**EXERCISE INPUTS:**
_ _ _ _ _ _ _

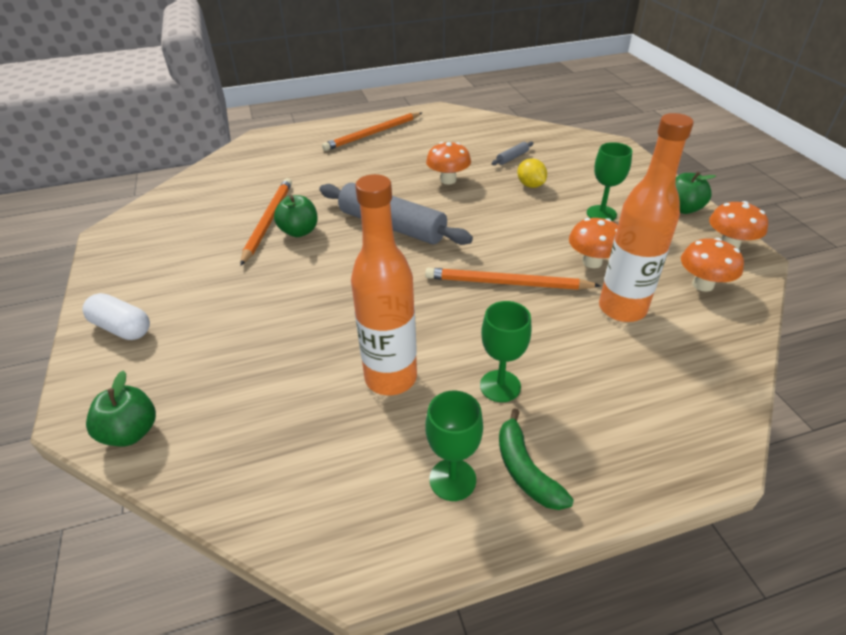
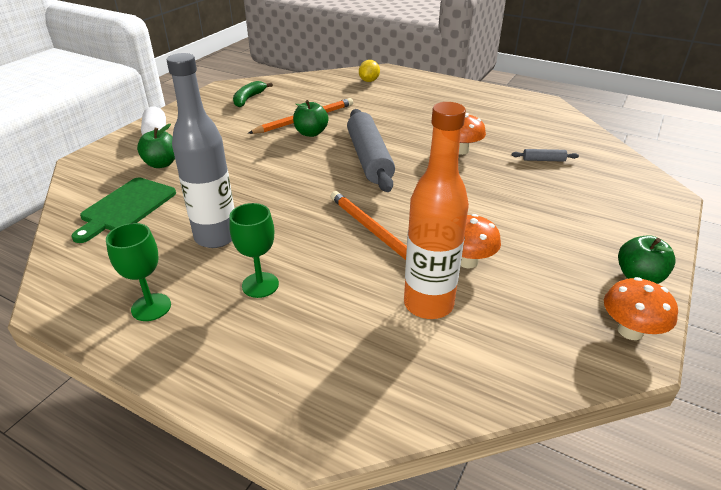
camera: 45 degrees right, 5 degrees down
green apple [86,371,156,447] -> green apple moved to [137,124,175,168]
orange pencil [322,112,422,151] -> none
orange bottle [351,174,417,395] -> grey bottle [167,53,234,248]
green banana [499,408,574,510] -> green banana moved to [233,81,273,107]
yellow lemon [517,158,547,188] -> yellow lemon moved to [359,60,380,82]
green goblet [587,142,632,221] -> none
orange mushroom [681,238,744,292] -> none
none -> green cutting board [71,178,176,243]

_ _ _ _ _ _ _

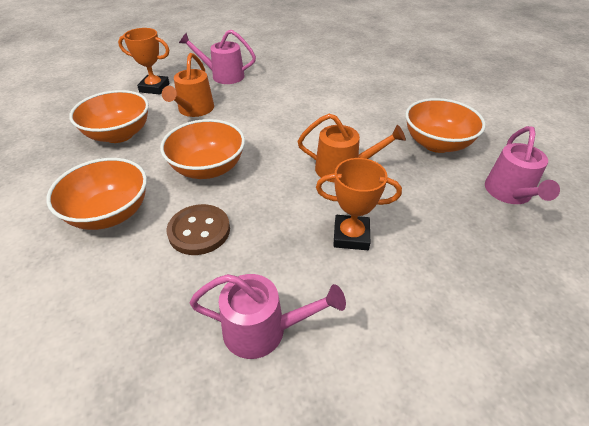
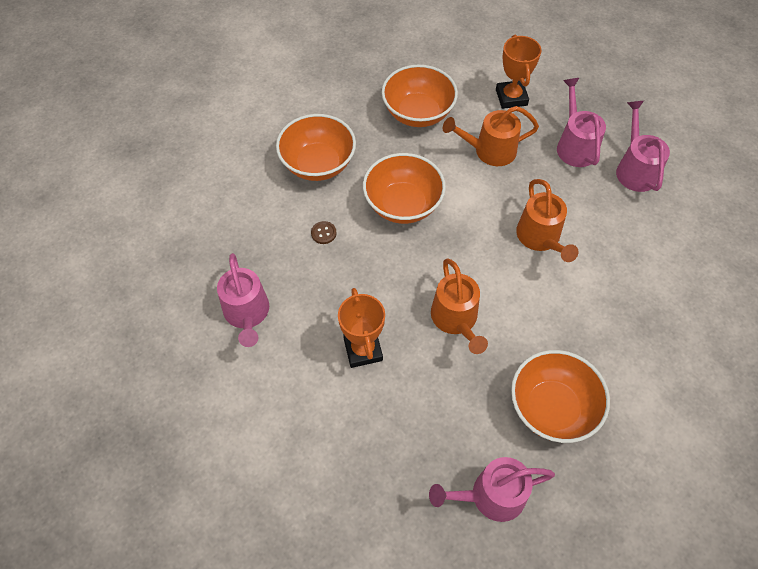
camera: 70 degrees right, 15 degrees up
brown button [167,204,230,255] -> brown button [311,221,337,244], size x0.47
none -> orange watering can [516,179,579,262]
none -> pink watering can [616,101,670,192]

_ _ _ _ _ _ _

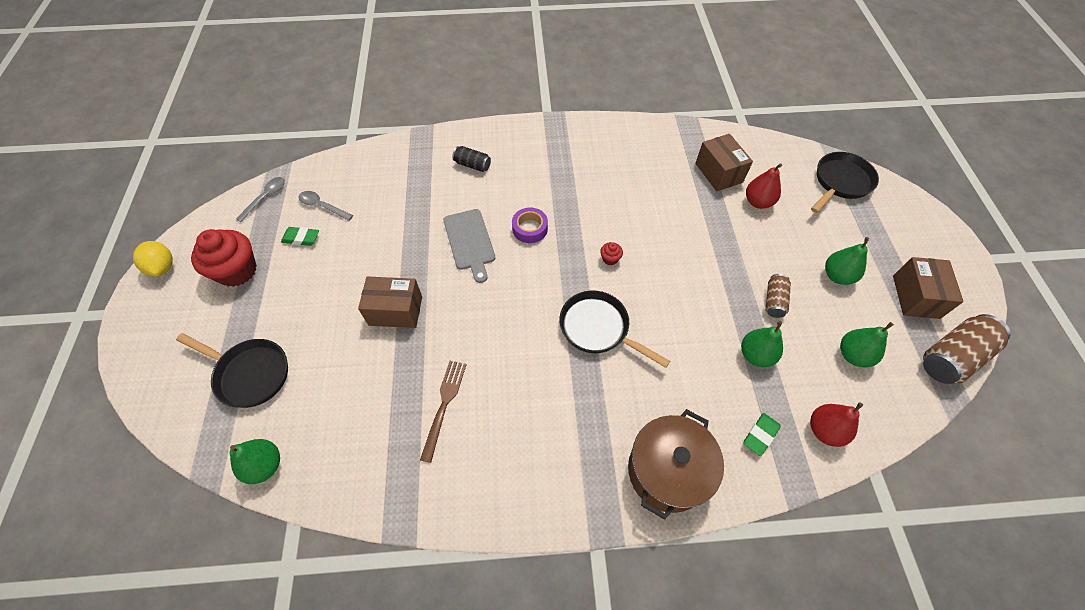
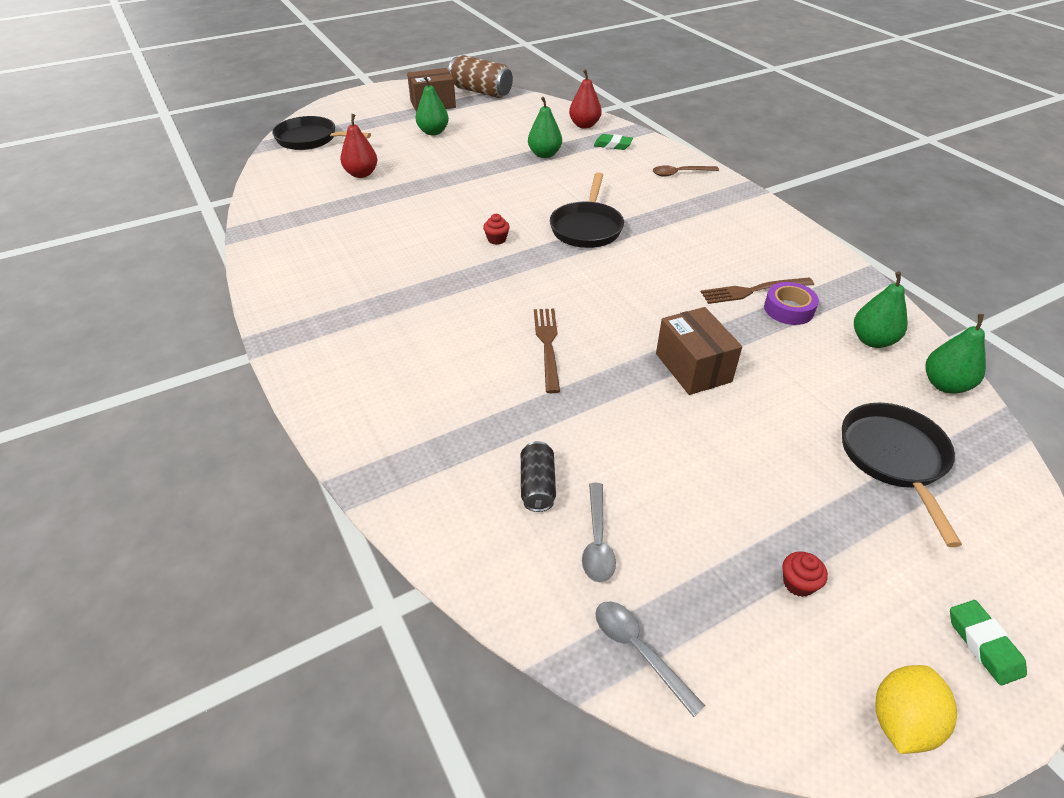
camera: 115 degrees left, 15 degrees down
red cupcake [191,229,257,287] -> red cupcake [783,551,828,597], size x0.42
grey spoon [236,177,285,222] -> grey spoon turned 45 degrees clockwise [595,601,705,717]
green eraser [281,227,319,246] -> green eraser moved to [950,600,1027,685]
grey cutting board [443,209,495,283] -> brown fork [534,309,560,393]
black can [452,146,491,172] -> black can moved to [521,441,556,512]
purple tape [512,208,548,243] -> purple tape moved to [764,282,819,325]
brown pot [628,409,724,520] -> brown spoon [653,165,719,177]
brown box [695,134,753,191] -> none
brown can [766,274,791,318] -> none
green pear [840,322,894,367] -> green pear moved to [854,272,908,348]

_ _ _ _ _ _ _

**TASK DETAILS:** Note every line of the entries in which "degrees" appears, and copy it down.

**ANSWER TO THIS PROBLEM:**
camera: 45 degrees right, 5 degrees down
camera: 70 degrees right, 15 degrees up
camera: 115 degrees left, 15 degrees down
grey spoon [236,177,285,222] -> grey spoon turned 45 degrees clockwise [595,601,705,717]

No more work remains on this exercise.